Problem to solve:
Your task is to repeat the entries word for word while leaving out the pictures.

Records supplied:

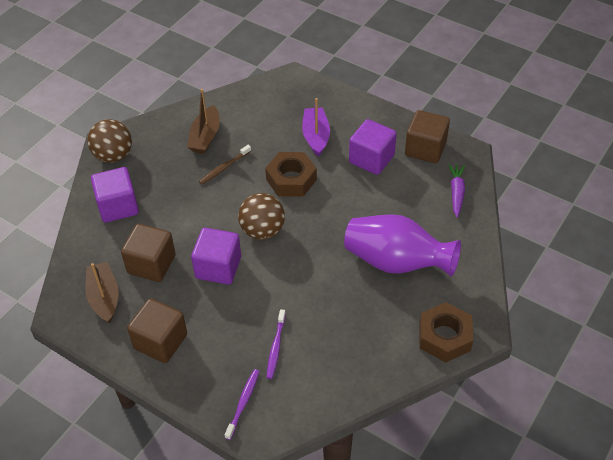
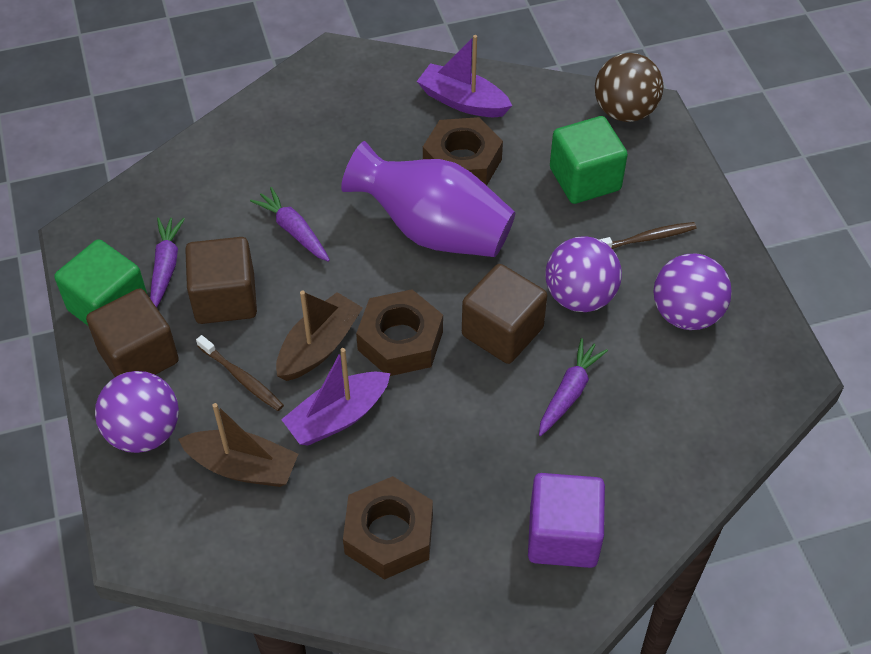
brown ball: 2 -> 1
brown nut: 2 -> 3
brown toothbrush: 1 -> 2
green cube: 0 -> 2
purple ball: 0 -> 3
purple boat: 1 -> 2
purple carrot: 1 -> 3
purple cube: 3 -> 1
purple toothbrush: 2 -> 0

Written response:
brown ball: 2 -> 1
brown nut: 2 -> 3
brown toothbrush: 1 -> 2
green cube: 0 -> 2
purple ball: 0 -> 3
purple boat: 1 -> 2
purple carrot: 1 -> 3
purple cube: 3 -> 1
purple toothbrush: 2 -> 0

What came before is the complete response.